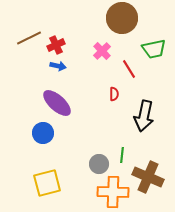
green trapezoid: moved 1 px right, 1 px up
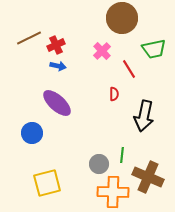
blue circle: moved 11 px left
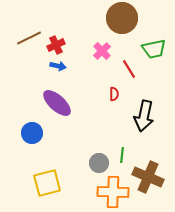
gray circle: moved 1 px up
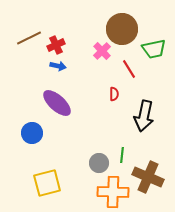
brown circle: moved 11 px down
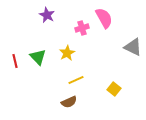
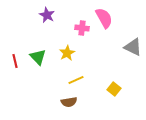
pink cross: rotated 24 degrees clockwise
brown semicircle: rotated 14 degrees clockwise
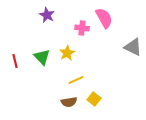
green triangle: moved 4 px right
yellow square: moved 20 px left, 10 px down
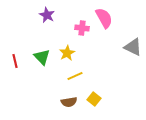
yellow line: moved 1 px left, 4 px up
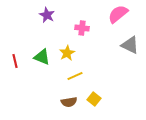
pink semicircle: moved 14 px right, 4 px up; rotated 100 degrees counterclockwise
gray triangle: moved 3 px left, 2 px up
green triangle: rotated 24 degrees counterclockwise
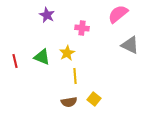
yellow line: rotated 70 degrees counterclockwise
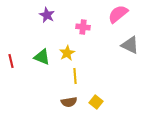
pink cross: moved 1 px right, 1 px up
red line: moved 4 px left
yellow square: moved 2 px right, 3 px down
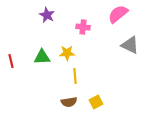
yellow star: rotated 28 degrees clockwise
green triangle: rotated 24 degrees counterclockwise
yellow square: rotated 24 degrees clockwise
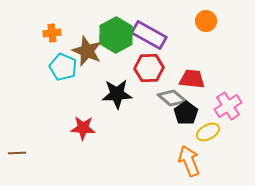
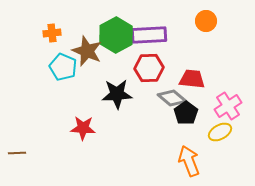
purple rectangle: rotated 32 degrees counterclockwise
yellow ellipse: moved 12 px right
==
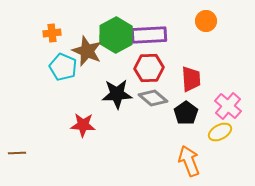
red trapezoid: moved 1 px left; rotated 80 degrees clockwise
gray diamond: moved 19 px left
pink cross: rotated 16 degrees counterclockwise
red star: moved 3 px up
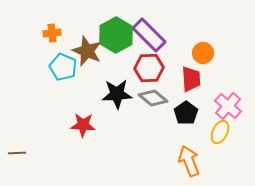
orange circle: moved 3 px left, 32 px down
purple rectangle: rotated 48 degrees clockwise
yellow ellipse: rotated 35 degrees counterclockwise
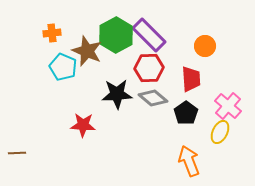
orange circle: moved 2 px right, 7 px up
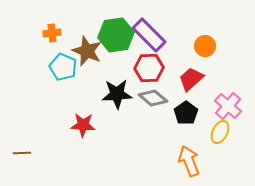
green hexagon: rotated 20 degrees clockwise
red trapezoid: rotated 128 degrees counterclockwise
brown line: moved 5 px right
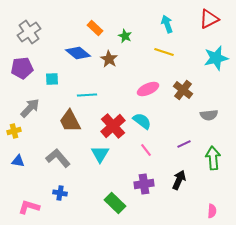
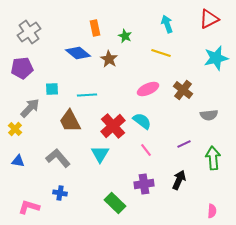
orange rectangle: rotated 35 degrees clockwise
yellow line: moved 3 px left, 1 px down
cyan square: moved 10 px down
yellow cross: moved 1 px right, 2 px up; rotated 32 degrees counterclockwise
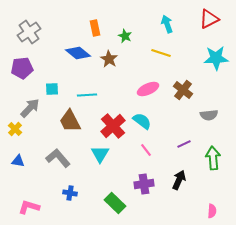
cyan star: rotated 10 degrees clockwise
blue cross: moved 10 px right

§ **Problem**
Can you edit the records from the line with "orange rectangle: rotated" through the line with "blue cross: moved 10 px right", both included, so that "cyan" becomes "teal" and nothing else changes? Leave the pictures out of your answer.

§ **Answer to the task**
orange rectangle: rotated 35 degrees clockwise
yellow line: moved 3 px left, 1 px down
teal square: moved 10 px down
yellow cross: moved 1 px right, 2 px up; rotated 32 degrees counterclockwise
teal star: rotated 10 degrees clockwise
blue cross: moved 10 px right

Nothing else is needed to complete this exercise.